INPUT START
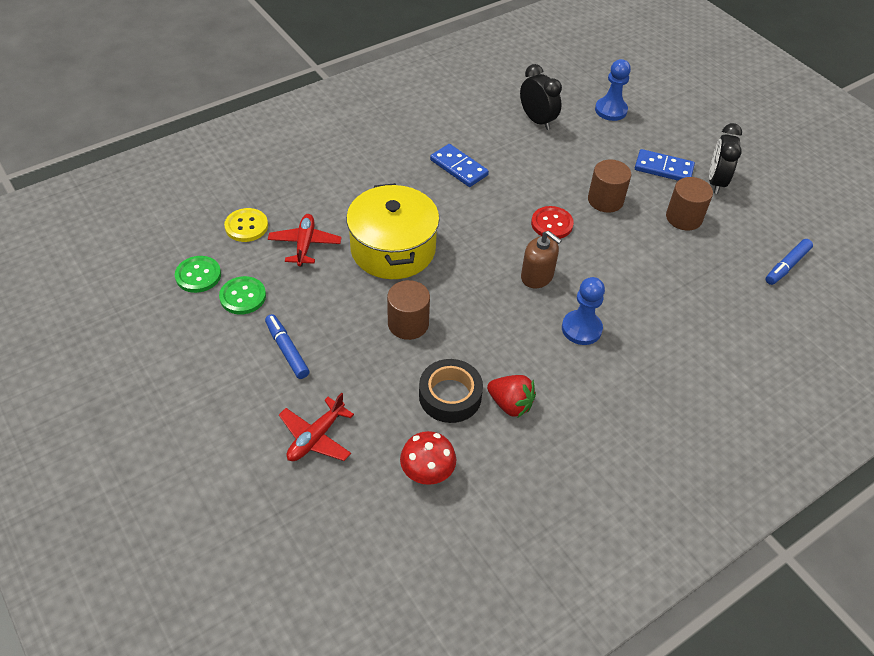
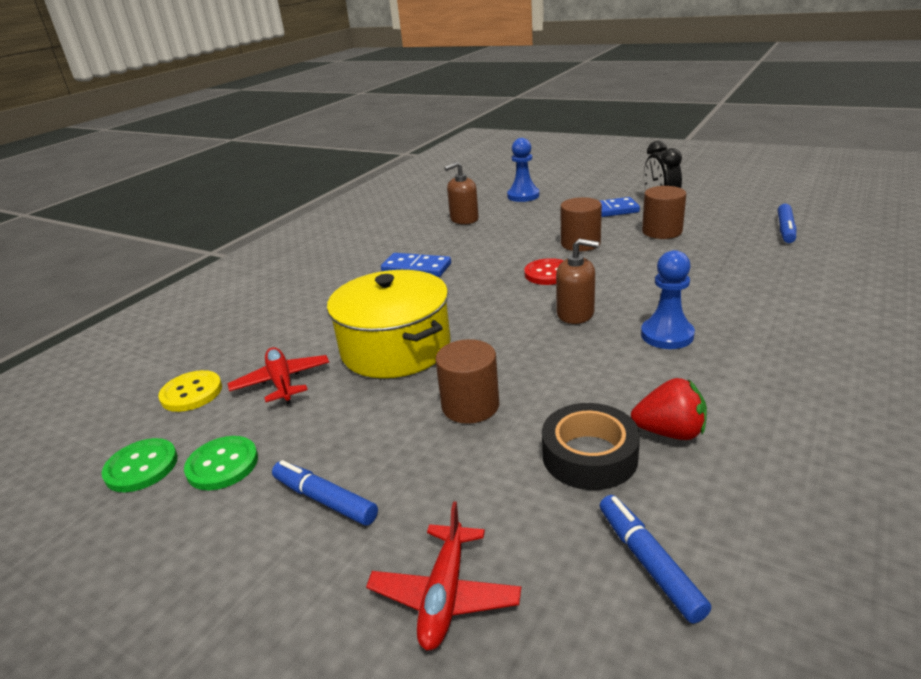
camera: 20 degrees left, 20 degrees down
(427, 473) = (649, 562): red mushroom -> blue marker
(537, 120) = (464, 219): black clock -> brown soap dispenser

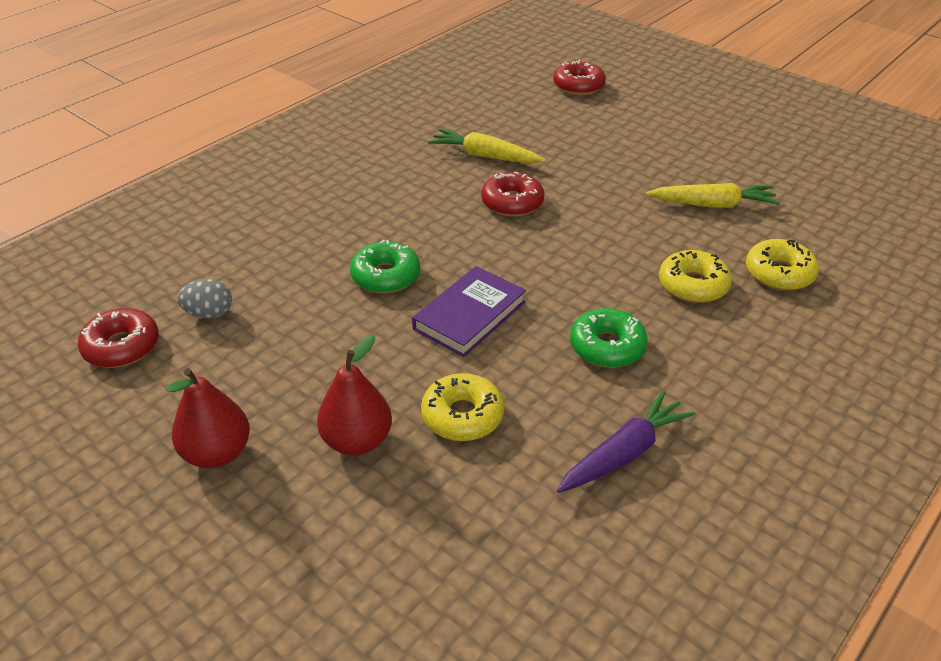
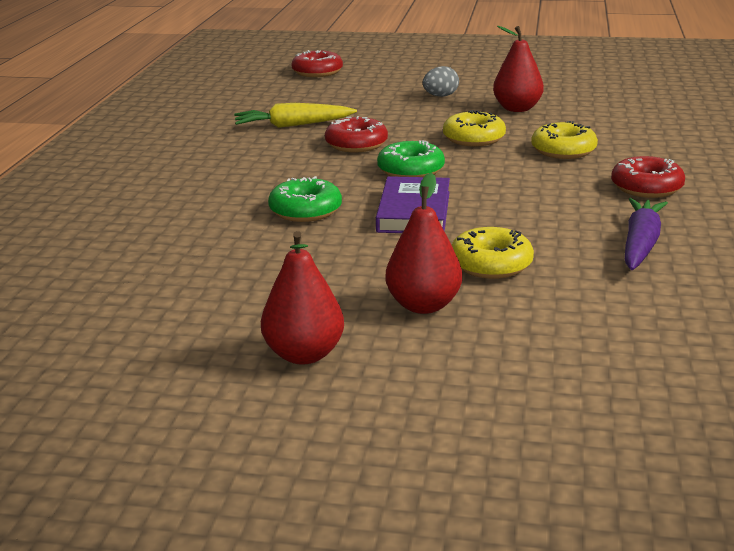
camera: 30 degrees left, 15 degrees down
(122, 347) = (97, 325): red donut -> red donut (646, 187)
(209, 313) = (162, 278): grey egg -> grey egg (440, 96)
(607, 347) = (547, 197): green donut -> green donut (410, 170)
(712, 204) = (517, 109): yellow carrot -> red pear
(779, 273) = (614, 130): yellow donut -> yellow donut (473, 138)

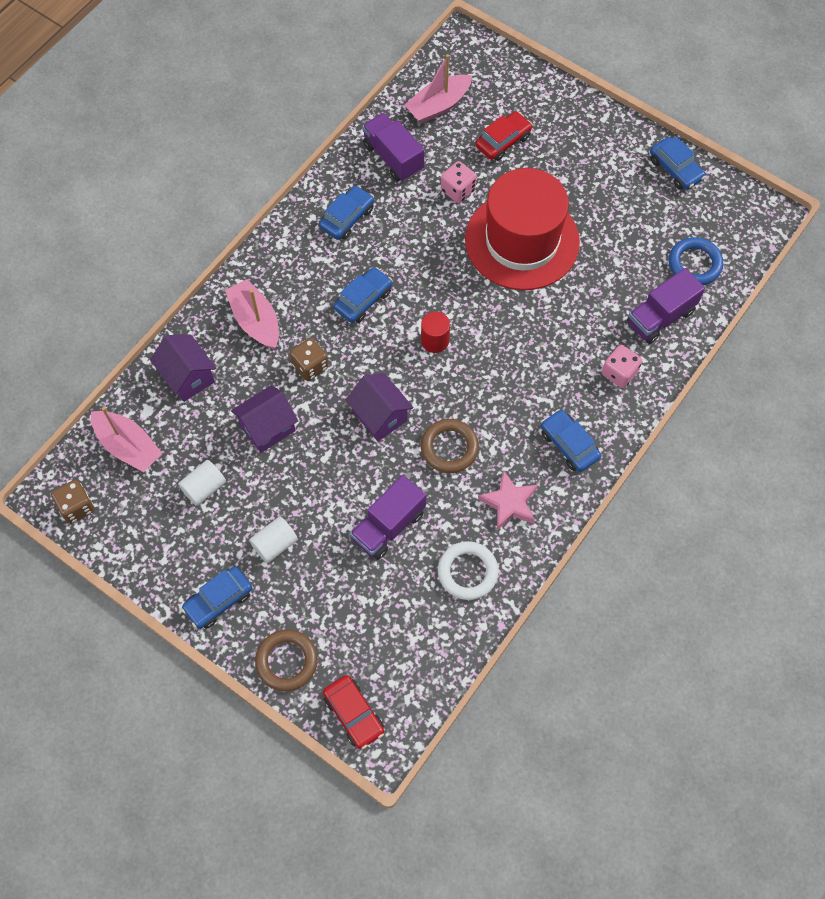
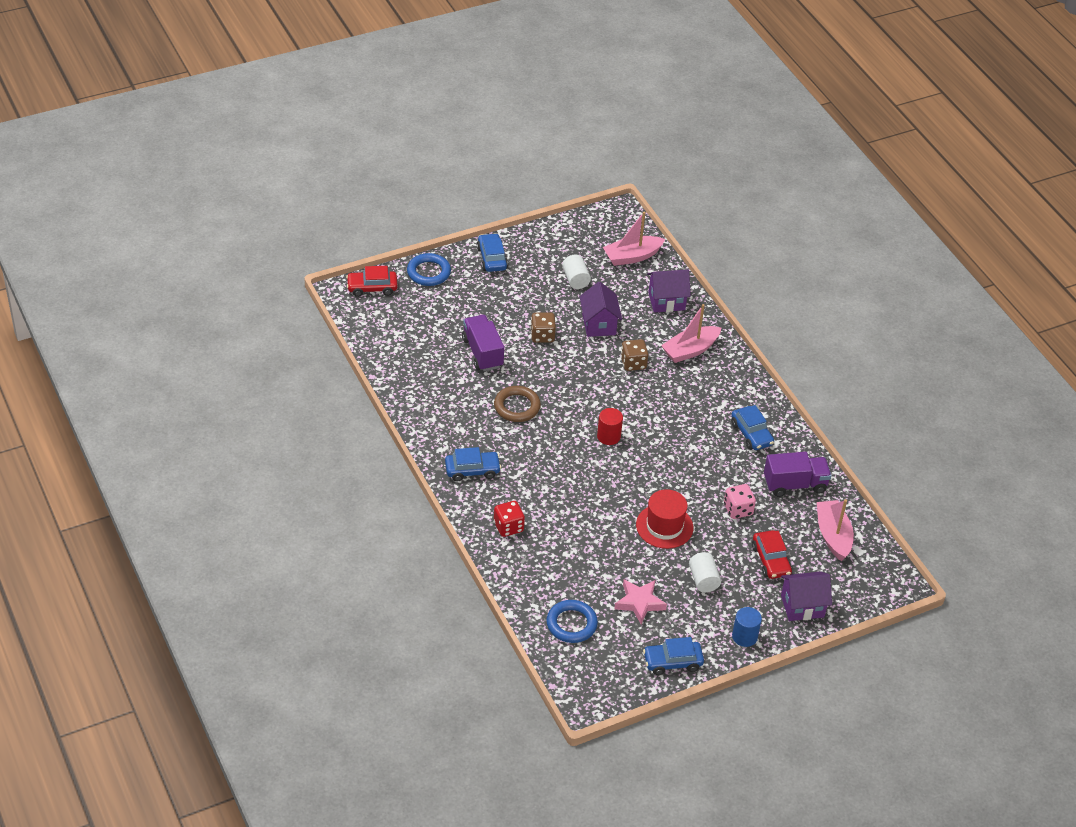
camera: 115 degrees right, 20 degrees down
(77, 507) = (604, 221): brown dice -> brown dice (542, 336)
(256, 321) = (690, 350): pink boat -> pink boat turned 150 degrees clockwise
(275, 544) = (510, 296): white cylinder -> white cylinder (703, 580)
(286, 661) = (428, 272): brown ring -> blue ring
(363, 300) = (670, 413): blue car -> none
(380, 416) = (568, 382): purple house -> purple house (802, 606)
(467, 572) = (420, 376): white ring -> none
(509, 503) = (452, 419): pink star -> pink star (639, 603)
(522, 241) = (664, 526): red hat -> red hat, size x0.55
(606, 128) = (744, 636): none -> blue cylinder
(619, 373) = (508, 527): pink dice -> red dice
(660, 317) = (538, 576): purple truck -> none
INPUT END
Give back, unchanged, the line that holds "(522, 241) = (664, 526): red" along with all lines after it through the last line above.

(522, 241) = (664, 526): red hat -> red hat, size x0.55
(606, 128) = (744, 636): none -> blue cylinder
(619, 373) = (508, 527): pink dice -> red dice
(660, 317) = (538, 576): purple truck -> none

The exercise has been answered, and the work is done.